[Your assignment]
Please tally the lines of the records that contain "brown" and send back only the total.

*** Material supplied ***

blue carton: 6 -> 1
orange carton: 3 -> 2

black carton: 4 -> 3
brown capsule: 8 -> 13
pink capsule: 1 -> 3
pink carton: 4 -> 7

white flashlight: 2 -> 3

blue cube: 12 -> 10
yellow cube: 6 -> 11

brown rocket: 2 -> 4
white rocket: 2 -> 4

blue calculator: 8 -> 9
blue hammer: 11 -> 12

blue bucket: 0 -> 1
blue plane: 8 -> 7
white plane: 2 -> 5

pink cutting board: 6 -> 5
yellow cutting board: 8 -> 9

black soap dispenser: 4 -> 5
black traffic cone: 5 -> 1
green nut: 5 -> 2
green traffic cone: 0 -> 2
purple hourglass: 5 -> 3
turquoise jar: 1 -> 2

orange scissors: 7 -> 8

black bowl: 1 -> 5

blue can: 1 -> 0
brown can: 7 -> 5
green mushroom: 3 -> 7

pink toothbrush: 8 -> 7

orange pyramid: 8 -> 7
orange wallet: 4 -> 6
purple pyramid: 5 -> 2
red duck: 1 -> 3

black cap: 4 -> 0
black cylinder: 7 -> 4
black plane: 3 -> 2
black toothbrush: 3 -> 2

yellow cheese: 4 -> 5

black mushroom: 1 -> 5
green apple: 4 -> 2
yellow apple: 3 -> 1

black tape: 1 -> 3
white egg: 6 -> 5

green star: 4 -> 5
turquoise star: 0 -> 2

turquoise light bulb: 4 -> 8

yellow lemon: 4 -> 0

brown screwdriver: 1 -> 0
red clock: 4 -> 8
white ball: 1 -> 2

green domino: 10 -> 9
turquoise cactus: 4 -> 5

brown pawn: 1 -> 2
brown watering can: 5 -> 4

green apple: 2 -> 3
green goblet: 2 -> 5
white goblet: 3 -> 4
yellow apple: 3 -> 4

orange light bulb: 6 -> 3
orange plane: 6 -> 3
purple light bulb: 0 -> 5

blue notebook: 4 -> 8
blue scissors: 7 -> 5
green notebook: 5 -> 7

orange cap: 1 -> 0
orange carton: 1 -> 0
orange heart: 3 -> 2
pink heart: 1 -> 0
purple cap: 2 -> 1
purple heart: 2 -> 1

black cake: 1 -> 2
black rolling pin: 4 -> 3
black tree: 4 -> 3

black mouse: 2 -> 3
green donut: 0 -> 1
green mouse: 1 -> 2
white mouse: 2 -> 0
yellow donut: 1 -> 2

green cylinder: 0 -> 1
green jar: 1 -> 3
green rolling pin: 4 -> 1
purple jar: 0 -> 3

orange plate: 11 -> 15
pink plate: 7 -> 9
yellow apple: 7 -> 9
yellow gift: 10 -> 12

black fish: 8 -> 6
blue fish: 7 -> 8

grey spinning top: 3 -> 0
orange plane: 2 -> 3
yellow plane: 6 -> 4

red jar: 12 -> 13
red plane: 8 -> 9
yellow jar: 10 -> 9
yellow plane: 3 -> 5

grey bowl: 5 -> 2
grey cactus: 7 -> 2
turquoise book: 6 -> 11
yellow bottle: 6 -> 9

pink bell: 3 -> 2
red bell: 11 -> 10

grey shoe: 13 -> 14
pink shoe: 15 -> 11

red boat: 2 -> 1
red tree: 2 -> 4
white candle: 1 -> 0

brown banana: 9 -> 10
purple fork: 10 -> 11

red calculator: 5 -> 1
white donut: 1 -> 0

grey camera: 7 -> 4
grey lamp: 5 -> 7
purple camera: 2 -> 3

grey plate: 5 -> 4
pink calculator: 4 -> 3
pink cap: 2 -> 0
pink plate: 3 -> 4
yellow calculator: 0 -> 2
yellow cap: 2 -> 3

*** End of Material supplied ***

[Exercise response]
7